- [What is being asked]:
Gather every line of the data below that contains the word "pentagon", and copy each one in full.

- [Source data]:
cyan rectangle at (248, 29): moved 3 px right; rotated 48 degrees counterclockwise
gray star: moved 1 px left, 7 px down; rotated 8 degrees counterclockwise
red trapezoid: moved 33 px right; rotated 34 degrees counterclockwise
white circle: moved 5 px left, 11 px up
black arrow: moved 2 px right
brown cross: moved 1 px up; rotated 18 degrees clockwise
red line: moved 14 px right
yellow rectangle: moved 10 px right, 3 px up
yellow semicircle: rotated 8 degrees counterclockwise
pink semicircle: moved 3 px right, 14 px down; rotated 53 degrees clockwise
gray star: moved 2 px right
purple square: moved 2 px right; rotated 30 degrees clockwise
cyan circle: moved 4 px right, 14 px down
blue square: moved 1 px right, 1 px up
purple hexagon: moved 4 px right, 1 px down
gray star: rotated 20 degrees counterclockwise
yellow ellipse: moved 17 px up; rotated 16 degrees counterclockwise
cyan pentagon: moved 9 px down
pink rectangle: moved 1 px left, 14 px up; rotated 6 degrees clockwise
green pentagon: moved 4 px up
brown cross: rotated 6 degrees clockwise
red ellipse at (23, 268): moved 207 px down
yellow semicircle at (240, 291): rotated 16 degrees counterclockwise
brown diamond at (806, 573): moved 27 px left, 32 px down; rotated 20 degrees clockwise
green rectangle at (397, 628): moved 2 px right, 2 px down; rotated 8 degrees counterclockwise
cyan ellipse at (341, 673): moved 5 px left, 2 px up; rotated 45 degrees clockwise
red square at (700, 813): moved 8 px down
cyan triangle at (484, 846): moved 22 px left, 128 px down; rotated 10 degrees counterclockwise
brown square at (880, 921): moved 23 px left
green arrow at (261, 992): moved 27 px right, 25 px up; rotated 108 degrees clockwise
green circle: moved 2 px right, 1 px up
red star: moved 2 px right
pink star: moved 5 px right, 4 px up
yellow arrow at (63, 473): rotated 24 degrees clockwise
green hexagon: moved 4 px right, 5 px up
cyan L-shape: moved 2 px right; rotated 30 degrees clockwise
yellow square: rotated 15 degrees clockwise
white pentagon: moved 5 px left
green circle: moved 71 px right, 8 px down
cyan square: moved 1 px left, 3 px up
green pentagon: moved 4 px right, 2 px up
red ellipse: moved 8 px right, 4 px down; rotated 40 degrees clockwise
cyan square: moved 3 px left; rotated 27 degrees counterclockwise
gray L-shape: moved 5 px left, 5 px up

- [Solution]:
cyan pentagon: moved 9 px down
green pentagon: moved 4 px up
white pentagon: moved 5 px left
green pentagon: moved 4 px right, 2 px up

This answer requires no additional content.